*AIM OF THE EXERCISE*.
Repeat exactly the lines below that lie between the line with "IMU1 pin GND: none -> GND" and the line with "LINE3 pin AO: A0 -> D12", counting both of those lines as part of the answer.

Modification records:
==================================================

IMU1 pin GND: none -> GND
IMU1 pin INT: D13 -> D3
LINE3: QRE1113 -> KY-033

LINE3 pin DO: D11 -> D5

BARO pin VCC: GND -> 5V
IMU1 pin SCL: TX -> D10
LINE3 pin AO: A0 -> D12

==================================================

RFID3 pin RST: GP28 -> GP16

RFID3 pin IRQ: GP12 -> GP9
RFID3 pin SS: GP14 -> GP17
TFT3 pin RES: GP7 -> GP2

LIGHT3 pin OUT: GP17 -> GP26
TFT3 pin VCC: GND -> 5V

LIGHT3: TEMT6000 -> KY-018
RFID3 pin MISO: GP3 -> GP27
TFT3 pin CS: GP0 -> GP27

==================================================

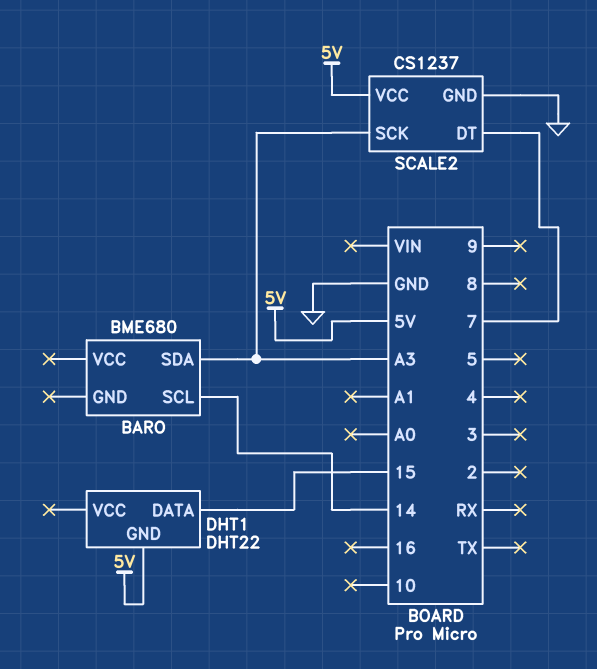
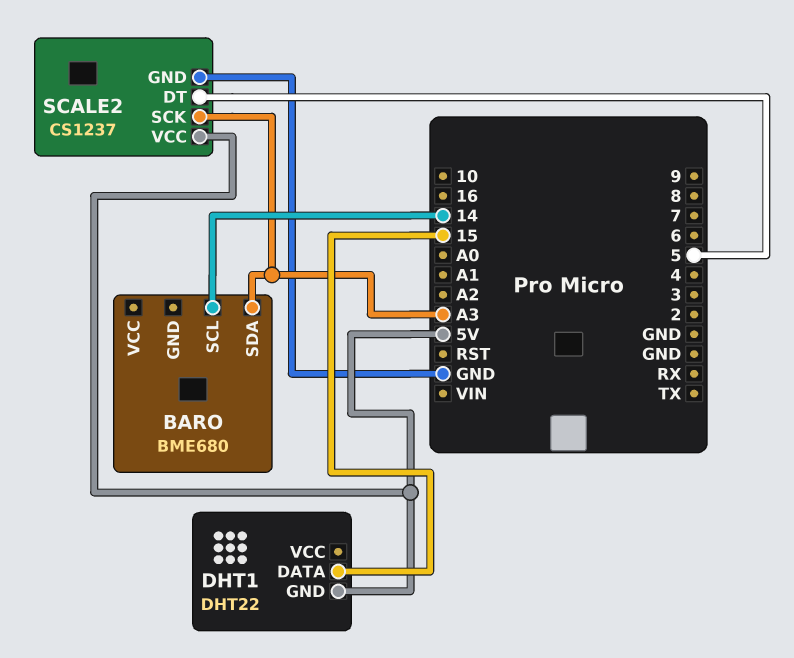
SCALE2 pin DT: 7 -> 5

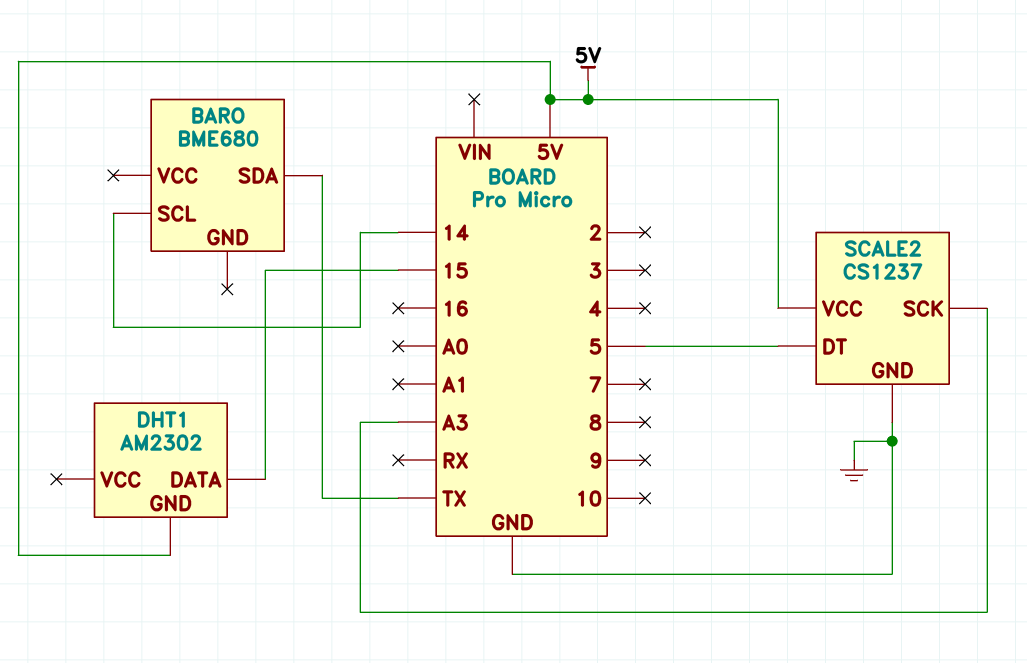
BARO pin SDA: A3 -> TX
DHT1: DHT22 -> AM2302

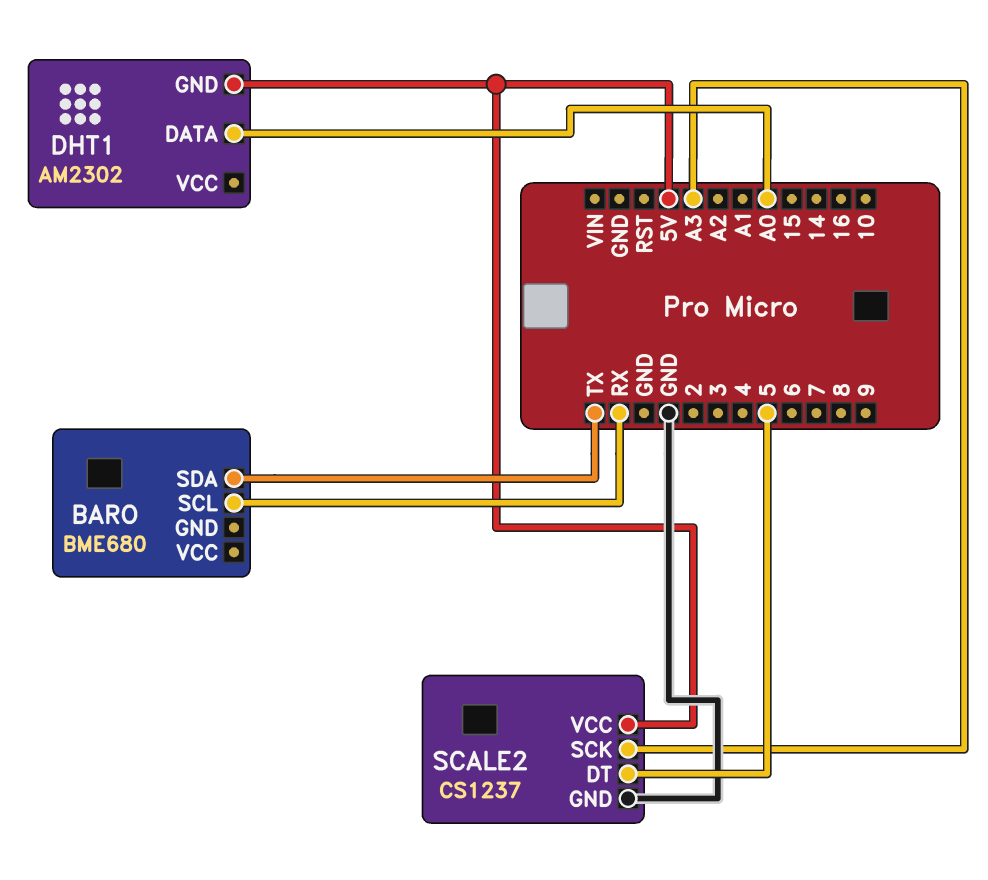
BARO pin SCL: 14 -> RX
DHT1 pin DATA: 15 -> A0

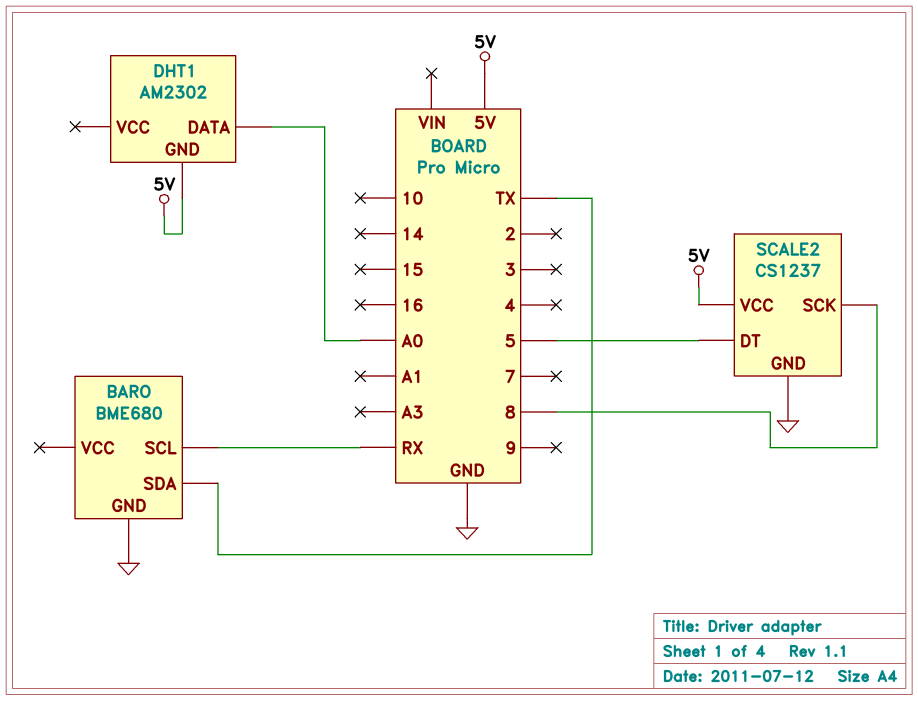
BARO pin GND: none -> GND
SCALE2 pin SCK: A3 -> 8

==================================================

*COMPLETED EXERCISE*.
IMU1 pin GND: none -> GND
IMU1 pin INT: D13 -> D3
LINE3: QRE1113 -> KY-033

LINE3 pin DO: D11 -> D5

BARO pin VCC: GND -> 5V
IMU1 pin SCL: TX -> D10
LINE3 pin AO: A0 -> D12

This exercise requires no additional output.